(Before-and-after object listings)
==*==

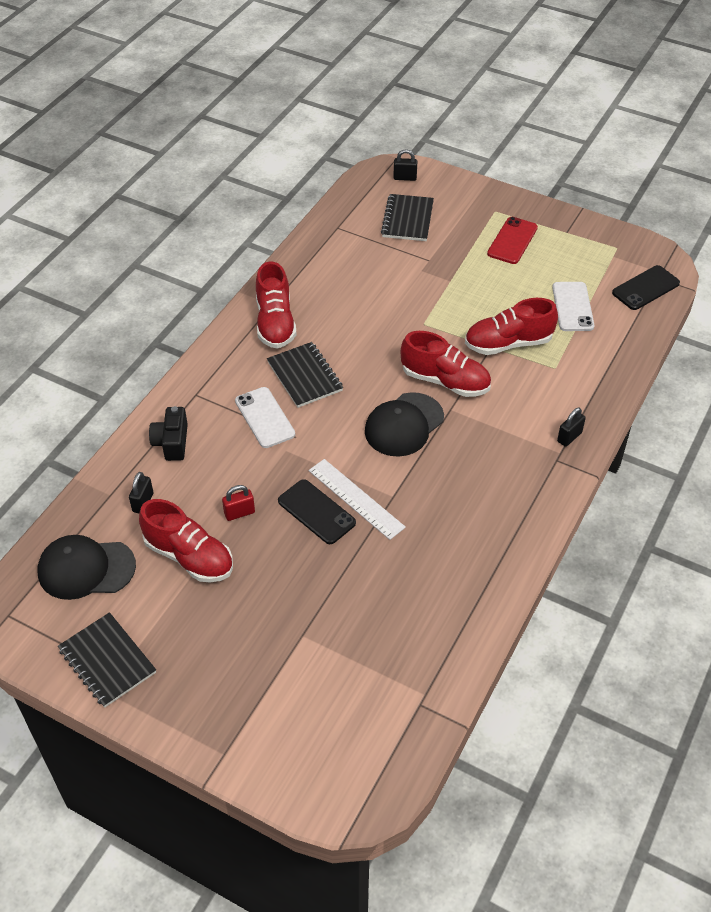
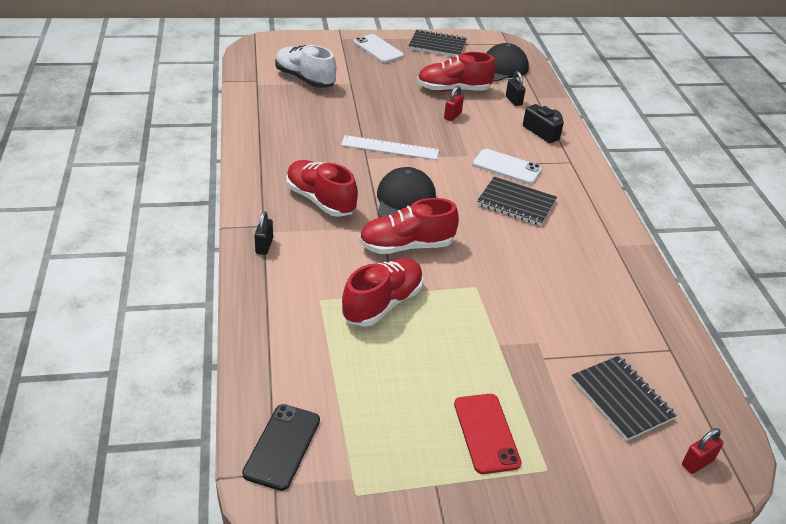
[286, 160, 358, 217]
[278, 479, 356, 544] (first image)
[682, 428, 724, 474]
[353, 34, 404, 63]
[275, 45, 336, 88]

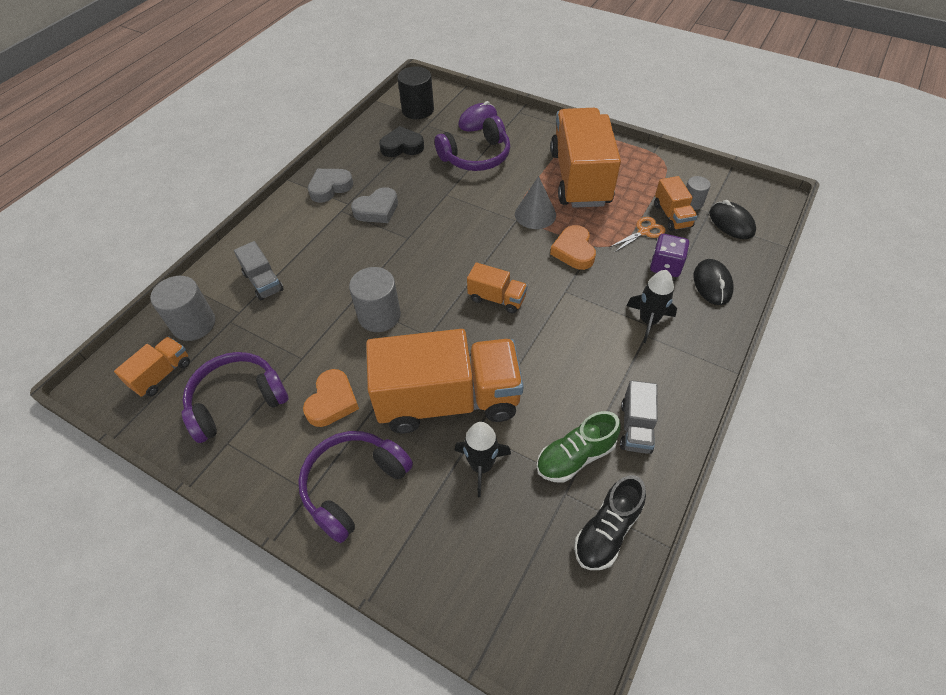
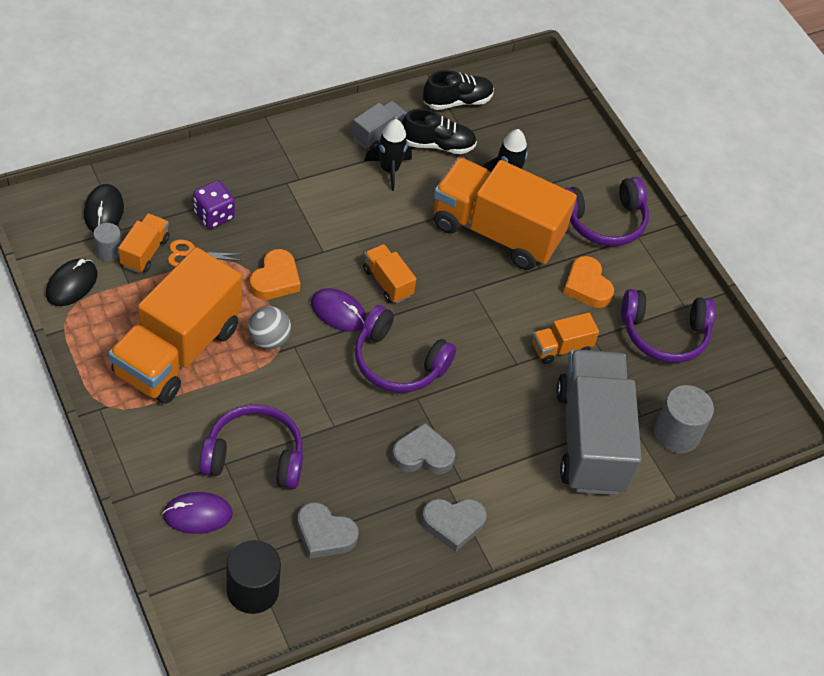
[532, 313, 599, 364]
[556, 350, 642, 495]
[563, 256, 614, 308]
[349, 267, 401, 332] (first image)
[297, 502, 359, 559]
[248, 306, 291, 349]
[402, 109, 477, 154]
[364, 119, 412, 191]
[46, 258, 97, 306]
[311, 288, 367, 332]
[355, 305, 456, 393]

==*==

### WORK INSTRUCTION
Give back all the records as they stand, but with no pictures in the copy.

### SOLUTION BELOW
[286, 160, 358, 217]
[278, 479, 356, 544] (first image)
[682, 428, 724, 474]
[353, 34, 404, 63]
[275, 45, 336, 88]

[532, 313, 599, 364]
[556, 350, 642, 495]
[563, 256, 614, 308]
[349, 267, 401, 332] (first image)
[297, 502, 359, 559]
[248, 306, 291, 349]
[402, 109, 477, 154]
[364, 119, 412, 191]
[46, 258, 97, 306]
[311, 288, 367, 332]
[355, 305, 456, 393]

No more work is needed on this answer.